• Task statement: Begin your copy at the line holding "DRIVER3 pin IN1: D9 -> A0" and end it at the last line of the listing. Keep every line exact and leave out the pictures.

•••••

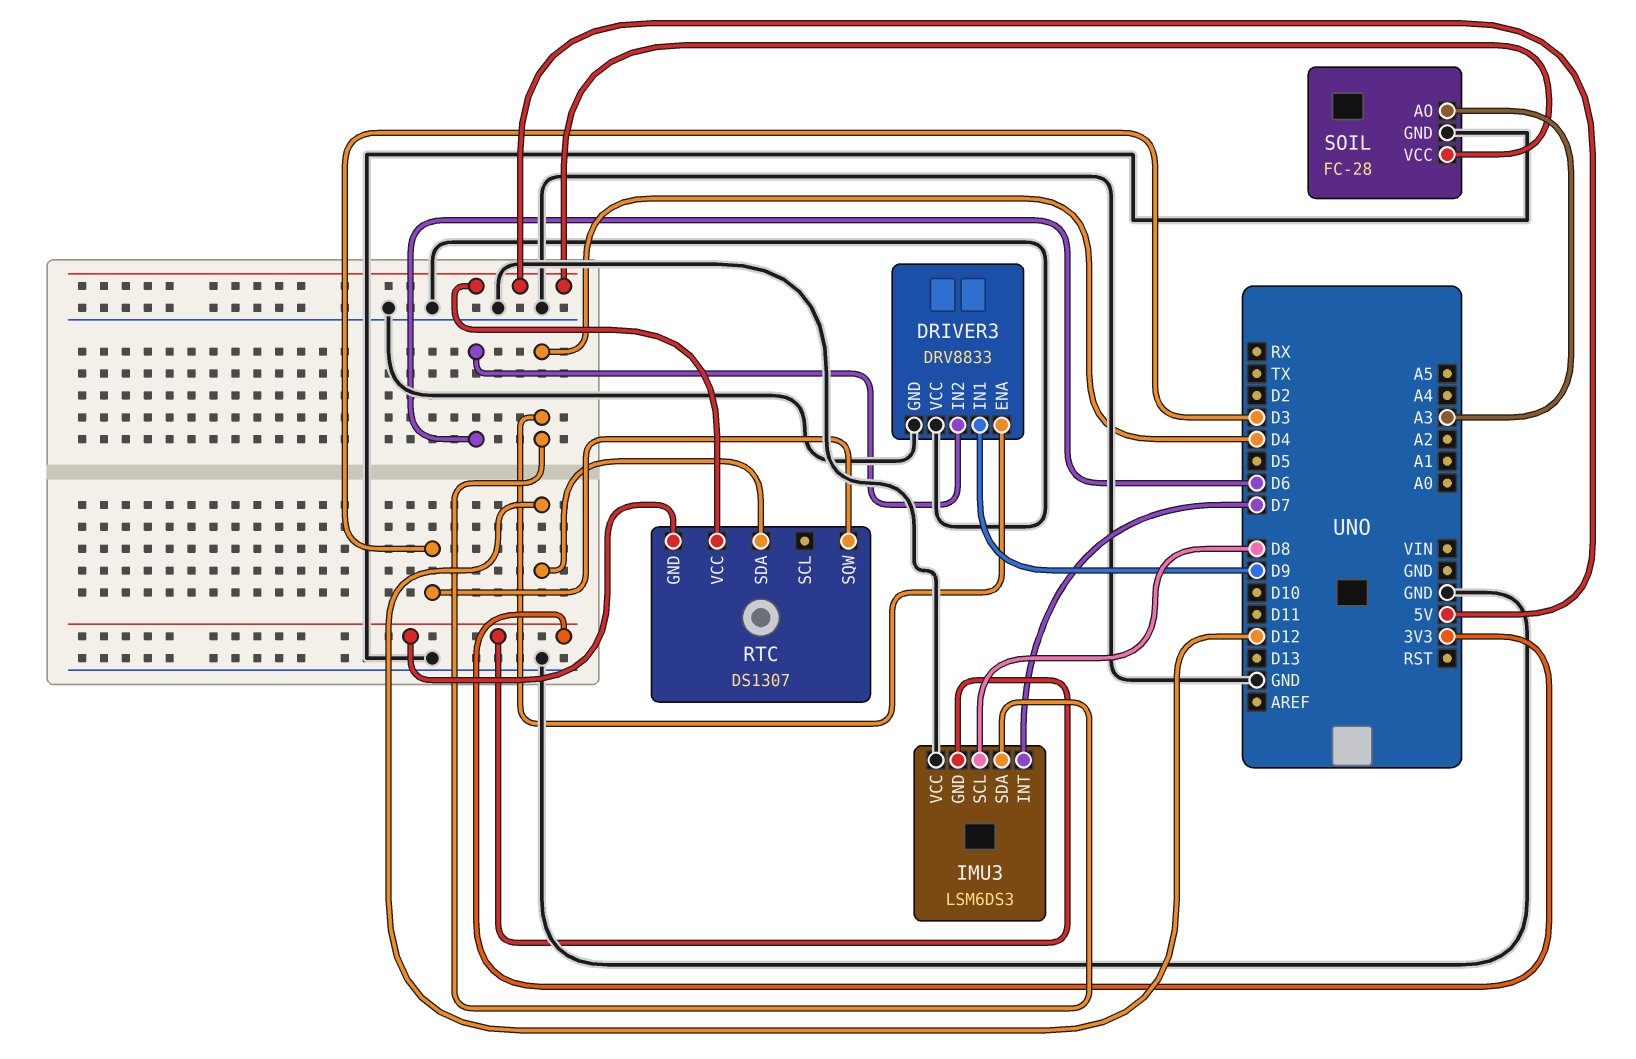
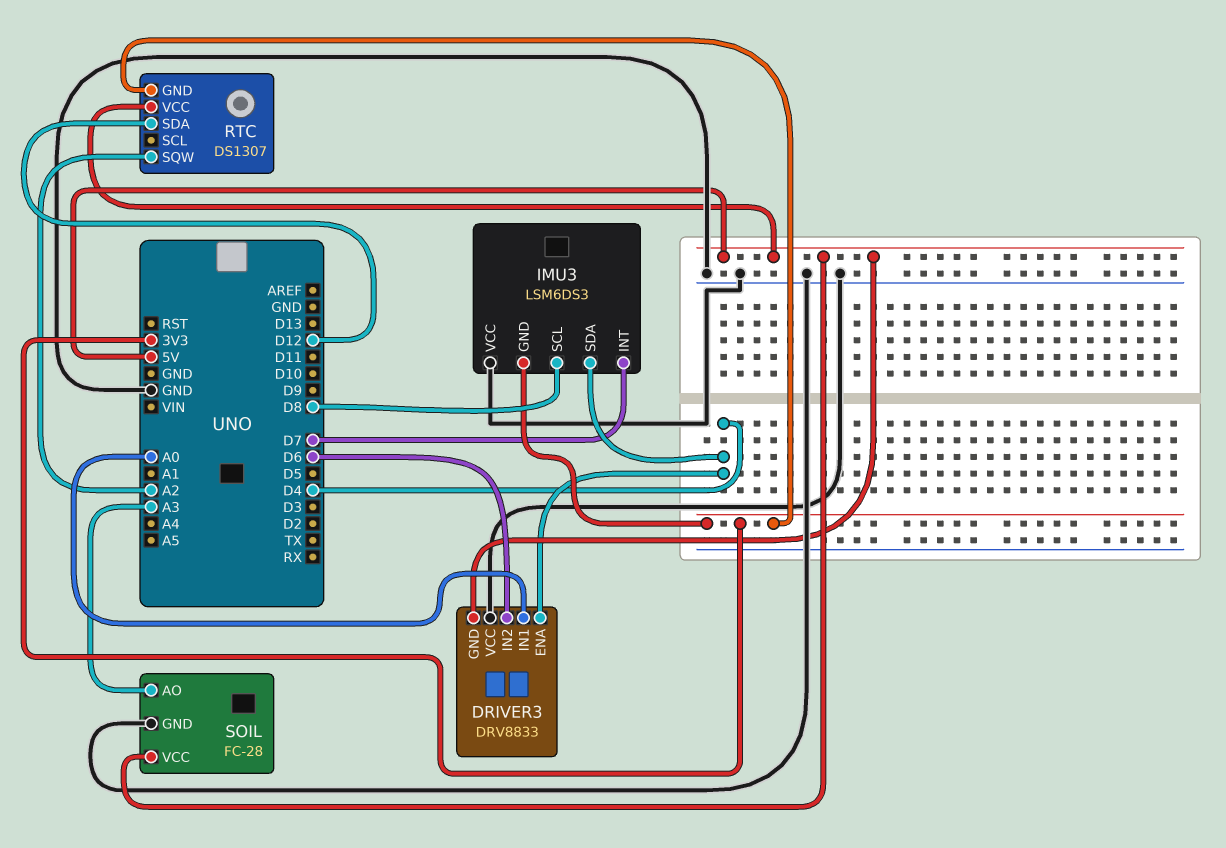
DRIVER3 pin GND: GND -> 5V
DRIVER3 pin IN1: D9 -> A0
RTC pin SQW: D3 -> A2

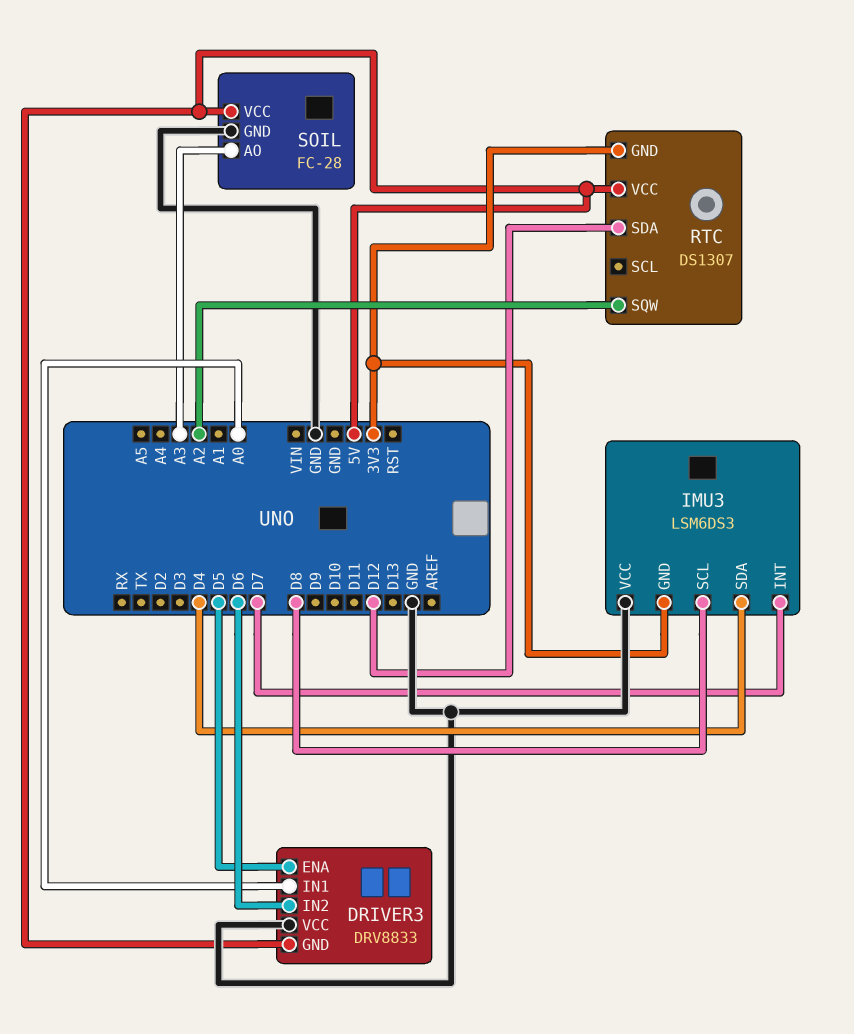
DRIVER3 pin ENA: D4 -> D5

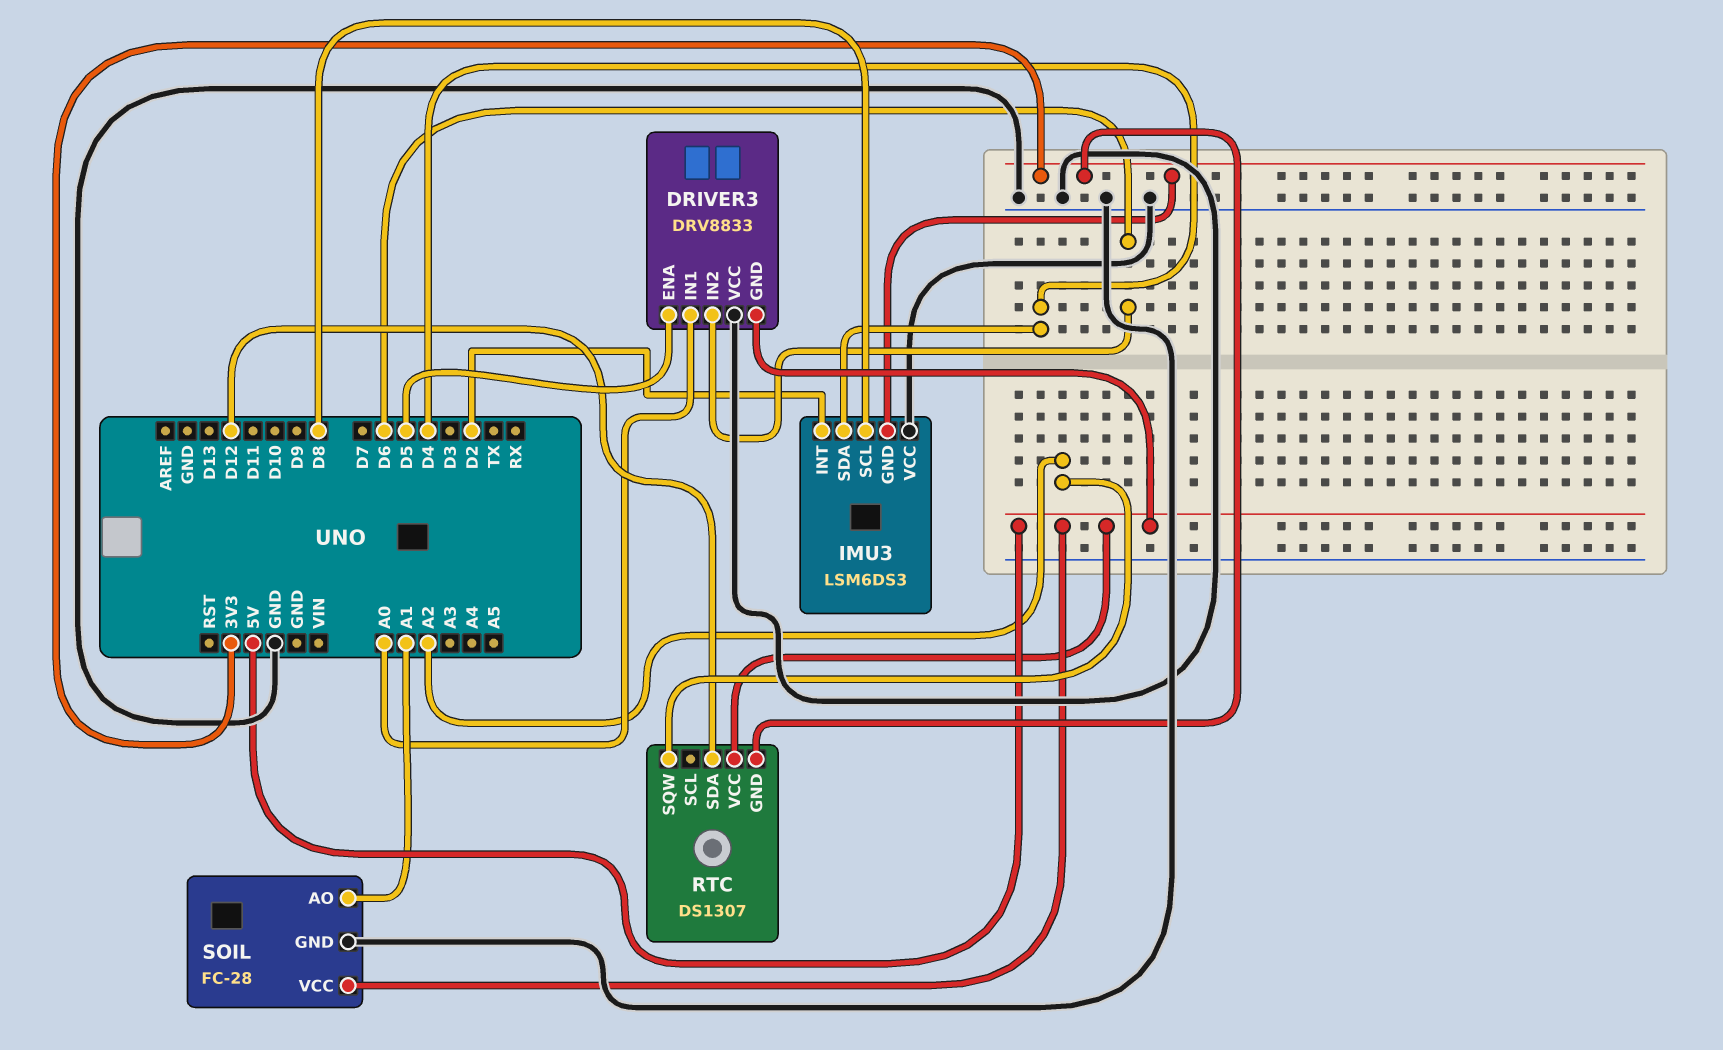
IMU3 pin INT: D7 -> D2
SOIL pin AO: A3 -> A1

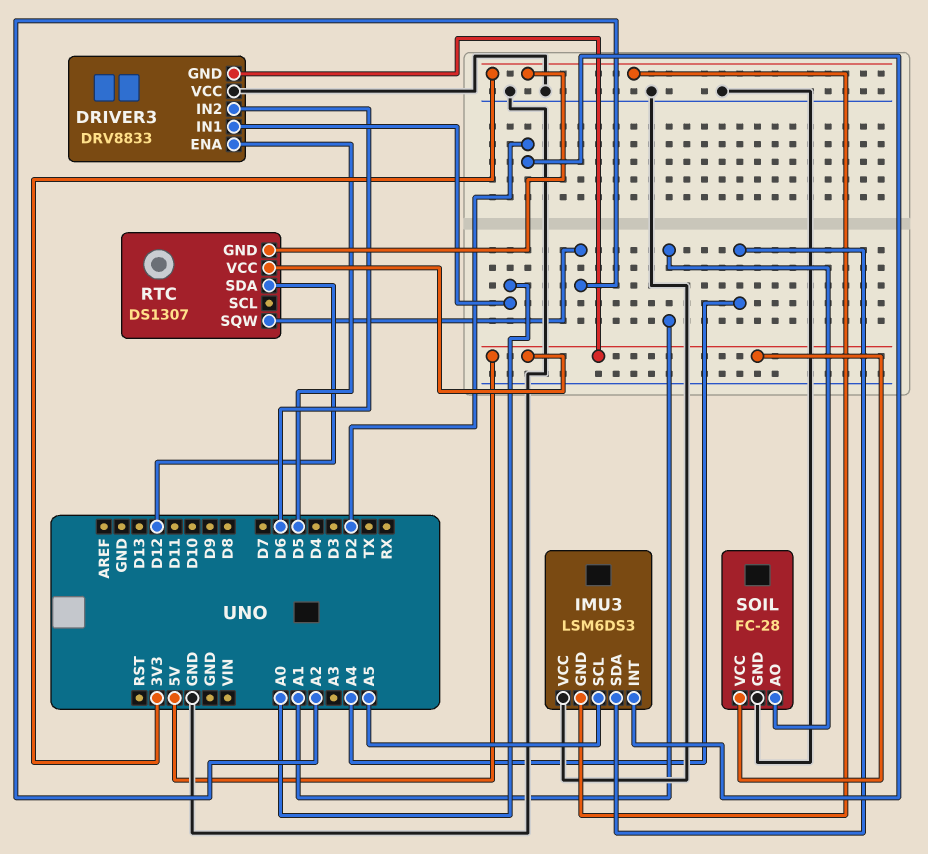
IMU3 pin SCL: D8 -> A5
IMU3 pin SDA: D4 -> A4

•••••

• Response:
DRIVER3 pin IN1: D9 -> A0
RTC pin SQW: D3 -> A2

DRIVER3 pin ENA: D4 -> D5

IMU3 pin INT: D7 -> D2
SOIL pin AO: A3 -> A1

IMU3 pin SCL: D8 -> A5
IMU3 pin SDA: D4 -> A4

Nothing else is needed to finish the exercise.